[Before-and-after change records]
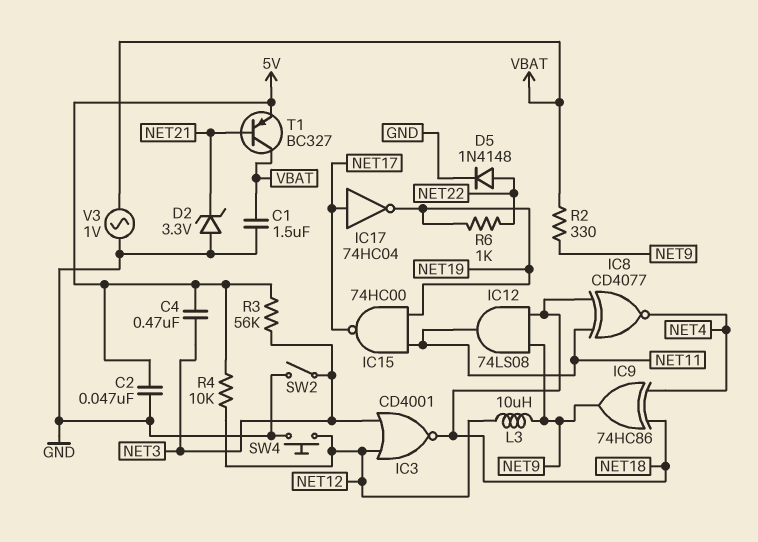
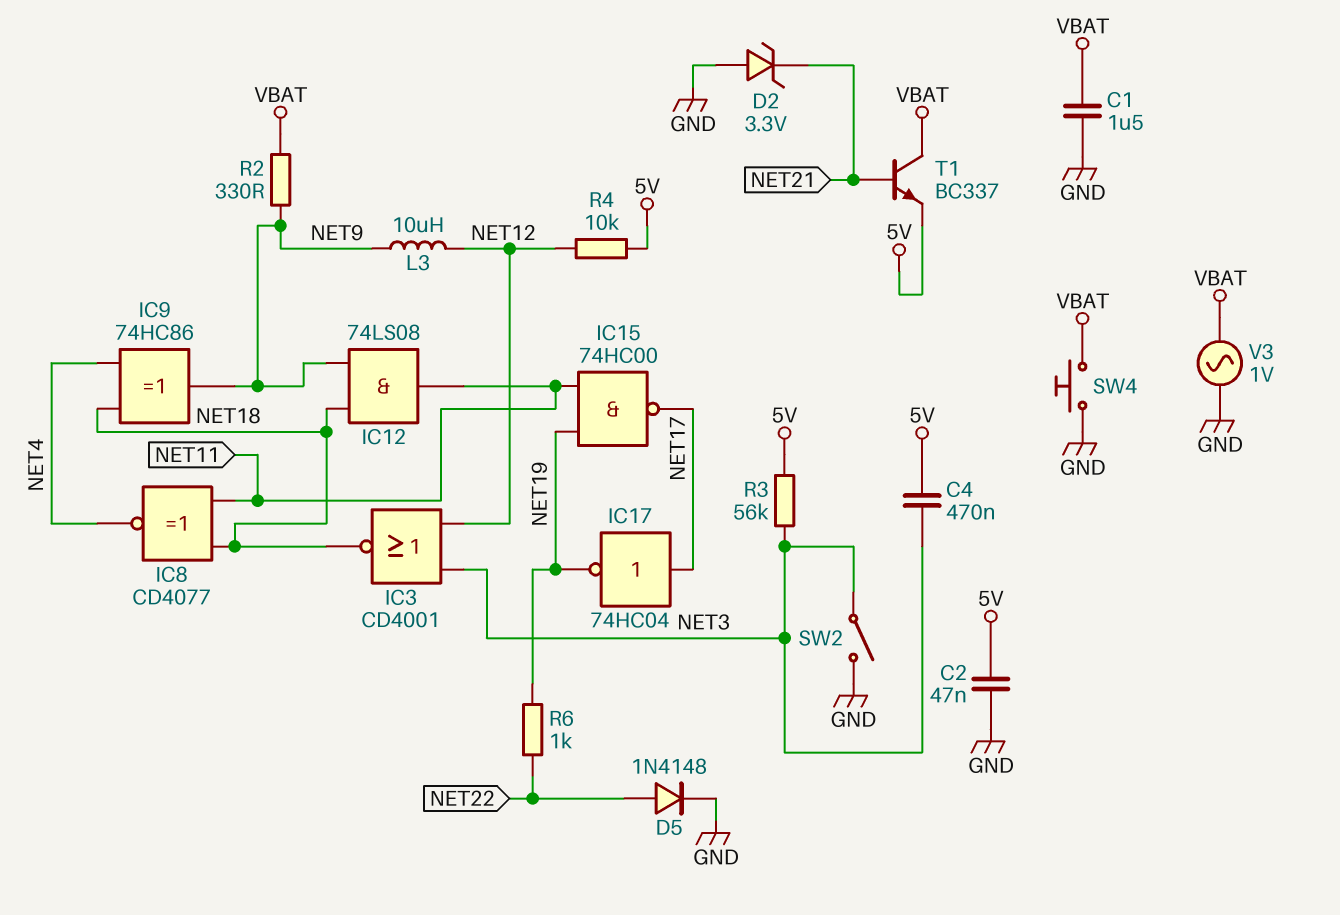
SW4: button (GND, NET12) -> button (GND, VBAT)
T1: PNP BC327 (B NET21, C VBAT, E 5V) -> NPN BC337 (B NET21, C VBAT, E 5V)

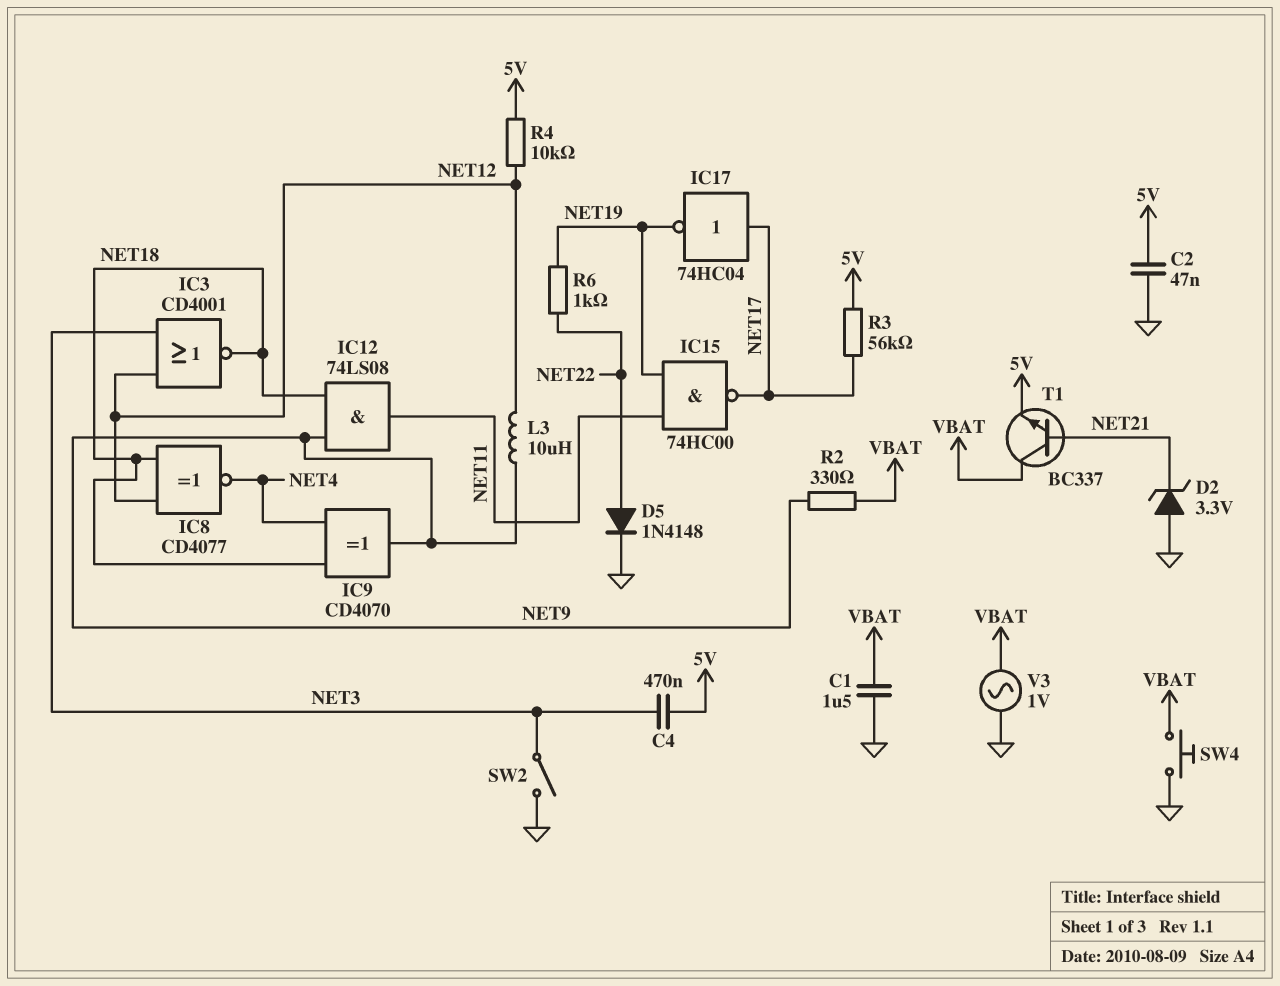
IC8: XNOR CD4077 (in NET11, in NET18, out NET4) -> XNOR CD4077 (in NET12, in NET18, out NET4)
IC9: XOR 74HC86 (in NET4, in NET18, out NET9) -> XOR CD4070 (in NET4, in NET18, out NET9)
R3: 56k (5V, NET3) -> 56k (5V, NET17)

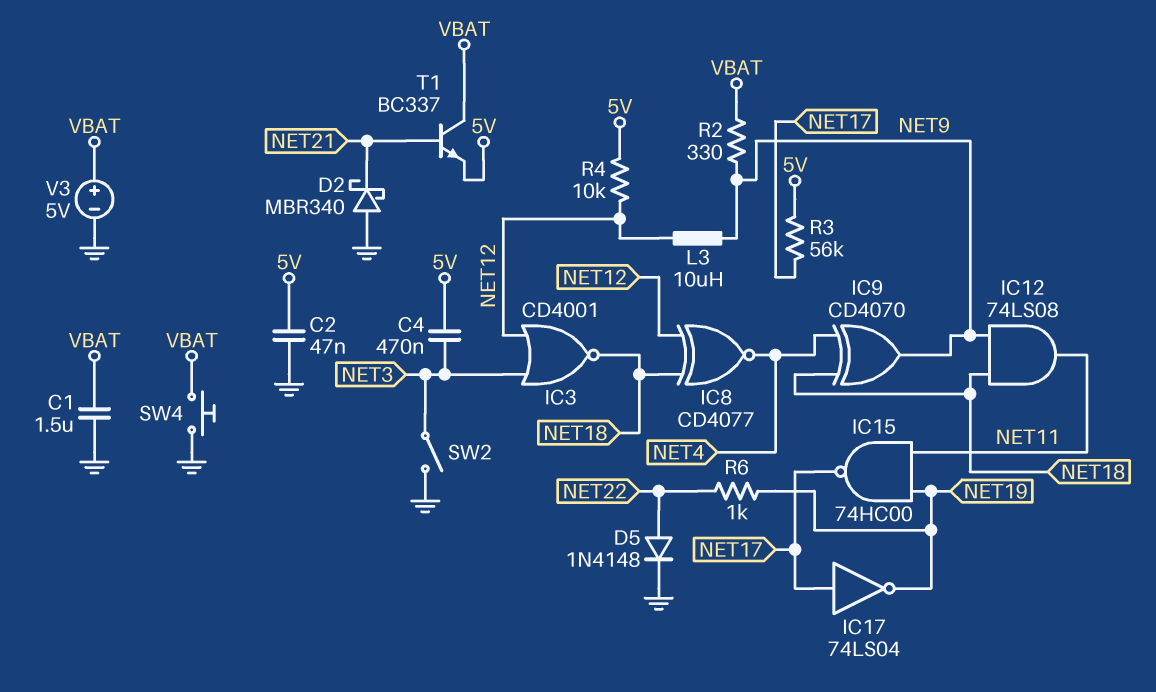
D2: zener 3.3V (A GND, K NET21) -> schottky MBR340 (A GND, K NET21)
IC17: NOT 74HC04 (in NET17, out NET19) -> NOT 74LS04 (in NET17, out NET19)
V3: AC 1V (GND, VBAT) -> 5V (plus VBAT, minus GND)

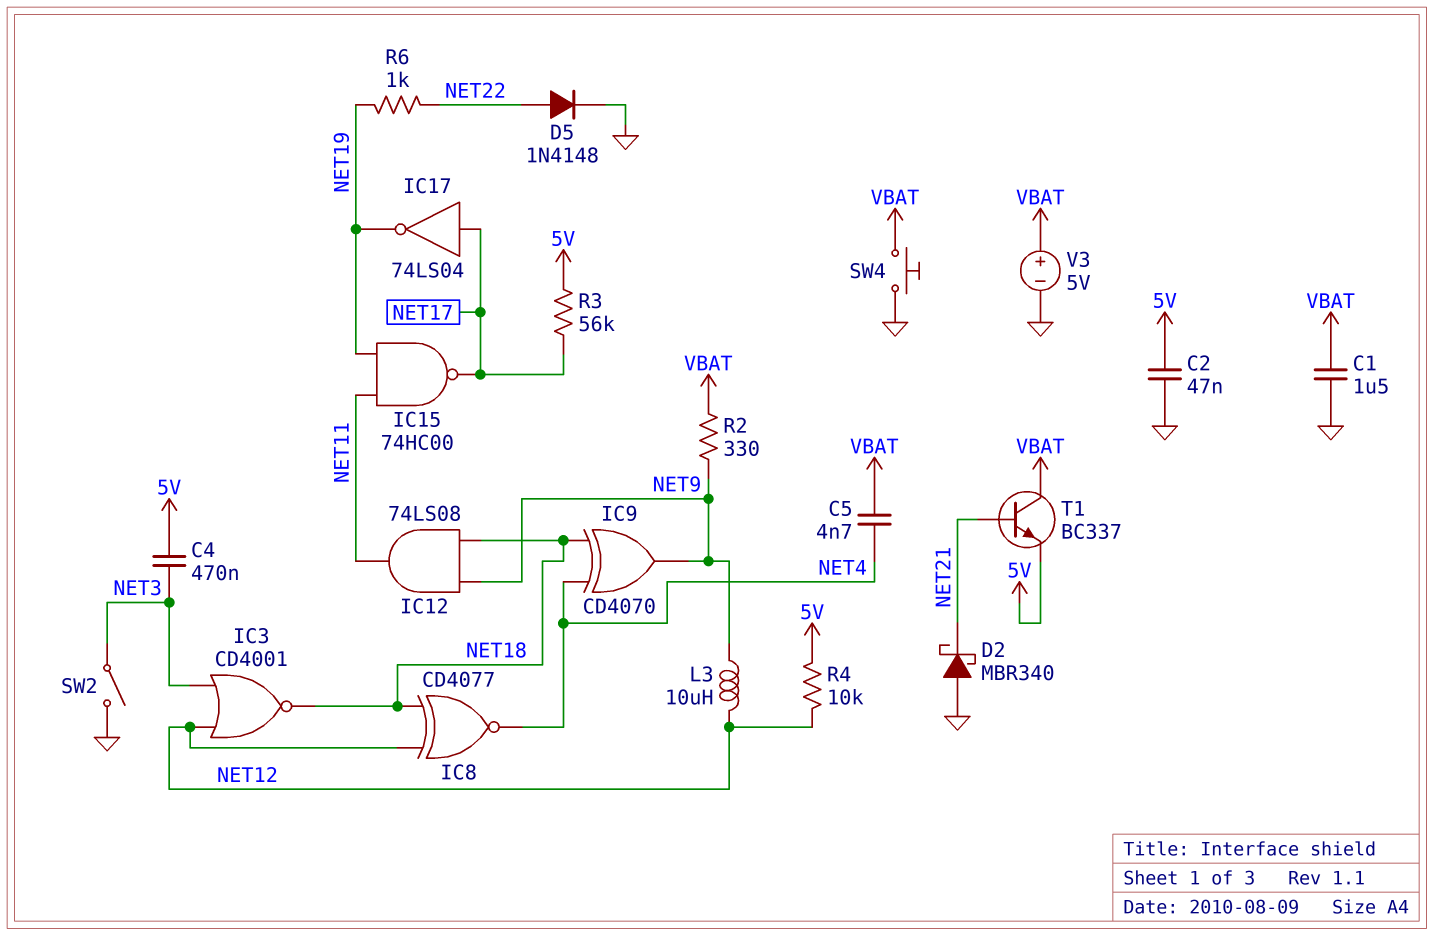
C5: none -> 4.7nF (NET4, VBAT)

## Work instruction
Go back to the entries above and restate word for word every line from the first through the one that contains "V3: AC 1V (GND, VBAT)", leaving the pictures behind.

## Completed task
SW4: button (GND, NET12) -> button (GND, VBAT)
T1: PNP BC327 (B NET21, C VBAT, E 5V) -> NPN BC337 (B NET21, C VBAT, E 5V)

IC8: XNOR CD4077 (in NET11, in NET18, out NET4) -> XNOR CD4077 (in NET12, in NET18, out NET4)
IC9: XOR 74HC86 (in NET4, in NET18, out NET9) -> XOR CD4070 (in NET4, in NET18, out NET9)
R3: 56k (5V, NET3) -> 56k (5V, NET17)

D2: zener 3.3V (A GND, K NET21) -> schottky MBR340 (A GND, K NET21)
IC17: NOT 74HC04 (in NET17, out NET19) -> NOT 74LS04 (in NET17, out NET19)
V3: AC 1V (GND, VBAT) -> 5V (plus VBAT, minus GND)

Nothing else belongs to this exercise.